#### EXERCISE
Pull out of the data below the stretch of lines bounded by the one containing "C5: 4.7nF (GND, J1/1) -> none" and the one containing "R5: 1.8k (GND, SDA) -> 1.8k (+5V, SDA)", both bounds included, unchanged.

#### TASK DATA
-----

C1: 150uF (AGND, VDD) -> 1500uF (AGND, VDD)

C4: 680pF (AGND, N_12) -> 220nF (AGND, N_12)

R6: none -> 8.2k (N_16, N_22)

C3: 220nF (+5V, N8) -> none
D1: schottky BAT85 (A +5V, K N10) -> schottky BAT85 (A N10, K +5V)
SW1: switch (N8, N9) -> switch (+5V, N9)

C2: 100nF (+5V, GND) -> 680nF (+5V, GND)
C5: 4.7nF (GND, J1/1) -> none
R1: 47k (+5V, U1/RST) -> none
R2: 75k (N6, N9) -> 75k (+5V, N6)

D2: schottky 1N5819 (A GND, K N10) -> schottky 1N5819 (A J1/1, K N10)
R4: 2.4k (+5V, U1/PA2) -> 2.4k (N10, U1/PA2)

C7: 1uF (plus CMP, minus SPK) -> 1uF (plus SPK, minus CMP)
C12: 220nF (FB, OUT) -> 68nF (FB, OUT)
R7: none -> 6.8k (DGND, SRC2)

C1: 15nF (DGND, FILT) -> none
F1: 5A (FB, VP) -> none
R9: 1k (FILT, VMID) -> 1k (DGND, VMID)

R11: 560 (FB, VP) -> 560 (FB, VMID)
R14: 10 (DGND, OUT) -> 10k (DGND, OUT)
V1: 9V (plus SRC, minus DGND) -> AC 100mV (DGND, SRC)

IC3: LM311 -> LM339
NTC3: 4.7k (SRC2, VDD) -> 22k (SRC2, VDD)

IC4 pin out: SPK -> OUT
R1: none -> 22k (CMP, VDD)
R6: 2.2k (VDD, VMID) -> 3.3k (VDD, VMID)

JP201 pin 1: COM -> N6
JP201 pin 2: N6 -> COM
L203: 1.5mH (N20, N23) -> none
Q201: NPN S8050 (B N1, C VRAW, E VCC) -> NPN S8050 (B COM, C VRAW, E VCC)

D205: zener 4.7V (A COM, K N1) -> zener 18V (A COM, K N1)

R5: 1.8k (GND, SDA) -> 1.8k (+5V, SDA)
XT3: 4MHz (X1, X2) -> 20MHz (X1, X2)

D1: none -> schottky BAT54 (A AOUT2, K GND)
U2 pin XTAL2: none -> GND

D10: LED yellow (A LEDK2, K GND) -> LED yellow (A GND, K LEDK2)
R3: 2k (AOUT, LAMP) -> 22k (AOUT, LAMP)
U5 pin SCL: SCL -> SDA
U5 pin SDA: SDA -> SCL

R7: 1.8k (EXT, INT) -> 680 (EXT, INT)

-----

#### COMPLETED TASK
C5: 4.7nF (GND, J1/1) -> none
R1: 47k (+5V, U1/RST) -> none
R2: 75k (N6, N9) -> 75k (+5V, N6)

D2: schottky 1N5819 (A GND, K N10) -> schottky 1N5819 (A J1/1, K N10)
R4: 2.4k (+5V, U1/PA2) -> 2.4k (N10, U1/PA2)

C7: 1uF (plus CMP, minus SPK) -> 1uF (plus SPK, minus CMP)
C12: 220nF (FB, OUT) -> 68nF (FB, OUT)
R7: none -> 6.8k (DGND, SRC2)

C1: 15nF (DGND, FILT) -> none
F1: 5A (FB, VP) -> none
R9: 1k (FILT, VMID) -> 1k (DGND, VMID)

R11: 560 (FB, VP) -> 560 (FB, VMID)
R14: 10 (DGND, OUT) -> 10k (DGND, OUT)
V1: 9V (plus SRC, minus DGND) -> AC 100mV (DGND, SRC)

IC3: LM311 -> LM339
NTC3: 4.7k (SRC2, VDD) -> 22k (SRC2, VDD)

IC4 pin out: SPK -> OUT
R1: none -> 22k (CMP, VDD)
R6: 2.2k (VDD, VMID) -> 3.3k (VDD, VMID)

JP201 pin 1: COM -> N6
JP201 pin 2: N6 -> COM
L203: 1.5mH (N20, N23) -> none
Q201: NPN S8050 (B N1, C VRAW, E VCC) -> NPN S8050 (B COM, C VRAW, E VCC)

D205: zener 4.7V (A COM, K N1) -> zener 18V (A COM, K N1)

R5: 1.8k (GND, SDA) -> 1.8k (+5V, SDA)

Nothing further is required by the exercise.